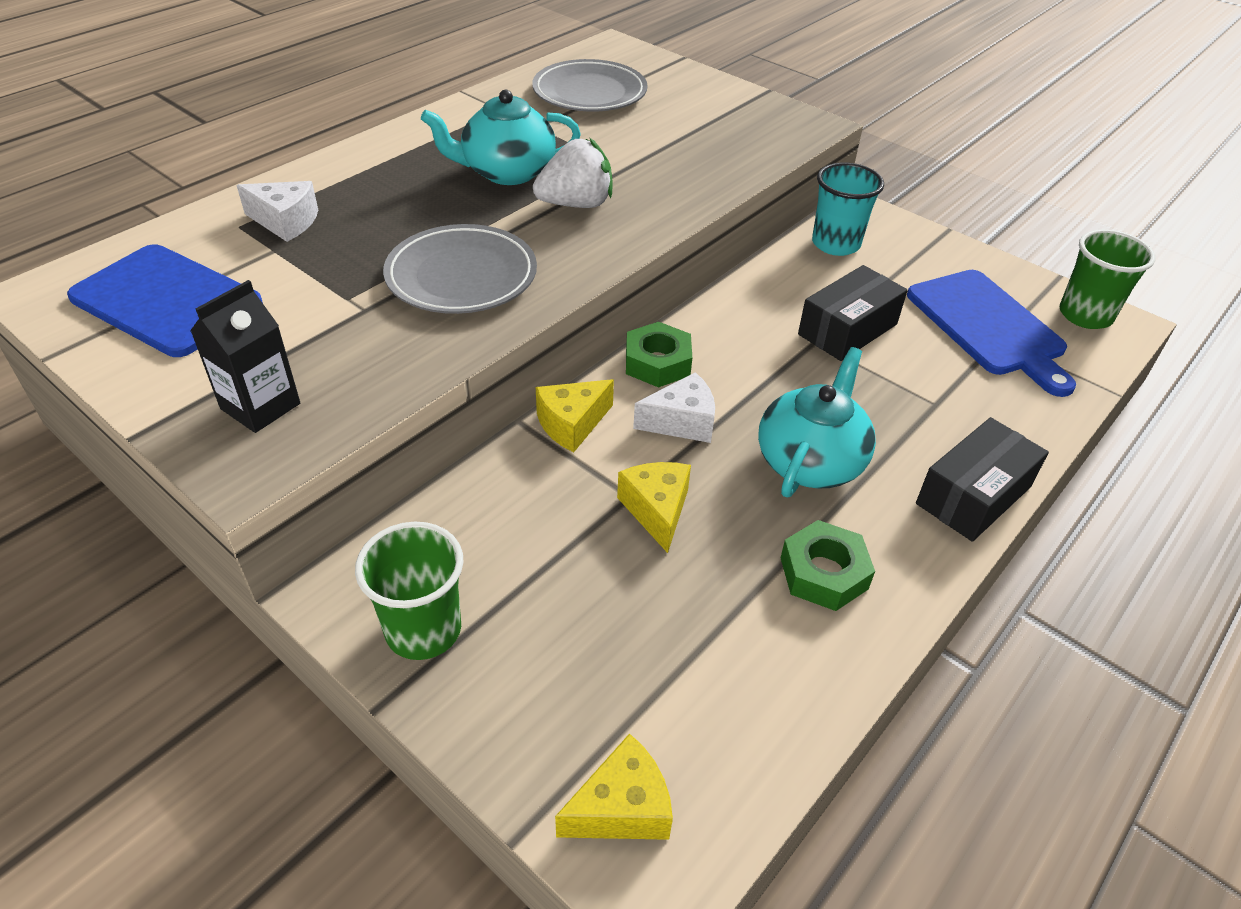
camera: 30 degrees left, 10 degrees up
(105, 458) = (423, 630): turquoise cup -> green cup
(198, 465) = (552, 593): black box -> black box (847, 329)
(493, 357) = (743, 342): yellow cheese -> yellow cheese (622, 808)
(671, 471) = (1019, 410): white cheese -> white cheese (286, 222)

· · · · ·

(Task to carry out) Set the records down again exactly as given, and leave the pictures out.

(Reply)
camera: 30 degrees left, 10 degrees up
(105, 458) = (423, 630): turquoise cup -> green cup
(198, 465) = (552, 593): black box -> black box (847, 329)
(493, 357) = (743, 342): yellow cheese -> yellow cheese (622, 808)
(671, 471) = (1019, 410): white cheese -> white cheese (286, 222)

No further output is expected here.